** Provided data **
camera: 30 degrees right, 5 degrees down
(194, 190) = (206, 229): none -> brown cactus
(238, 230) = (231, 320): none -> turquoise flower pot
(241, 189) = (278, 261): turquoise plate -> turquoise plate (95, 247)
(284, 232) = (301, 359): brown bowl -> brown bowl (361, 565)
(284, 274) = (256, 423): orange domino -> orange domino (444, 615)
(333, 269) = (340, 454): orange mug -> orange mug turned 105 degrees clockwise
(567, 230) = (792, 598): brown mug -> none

** Task item **
Restate the records above word for word.

** Solution to this task **
camera: 30 degrees right, 5 degrees down
(194, 190) = (206, 229): none -> brown cactus
(238, 230) = (231, 320): none -> turquoise flower pot
(241, 189) = (278, 261): turquoise plate -> turquoise plate (95, 247)
(284, 232) = (301, 359): brown bowl -> brown bowl (361, 565)
(284, 274) = (256, 423): orange domino -> orange domino (444, 615)
(333, 269) = (340, 454): orange mug -> orange mug turned 105 degrees clockwise
(567, 230) = (792, 598): brown mug -> none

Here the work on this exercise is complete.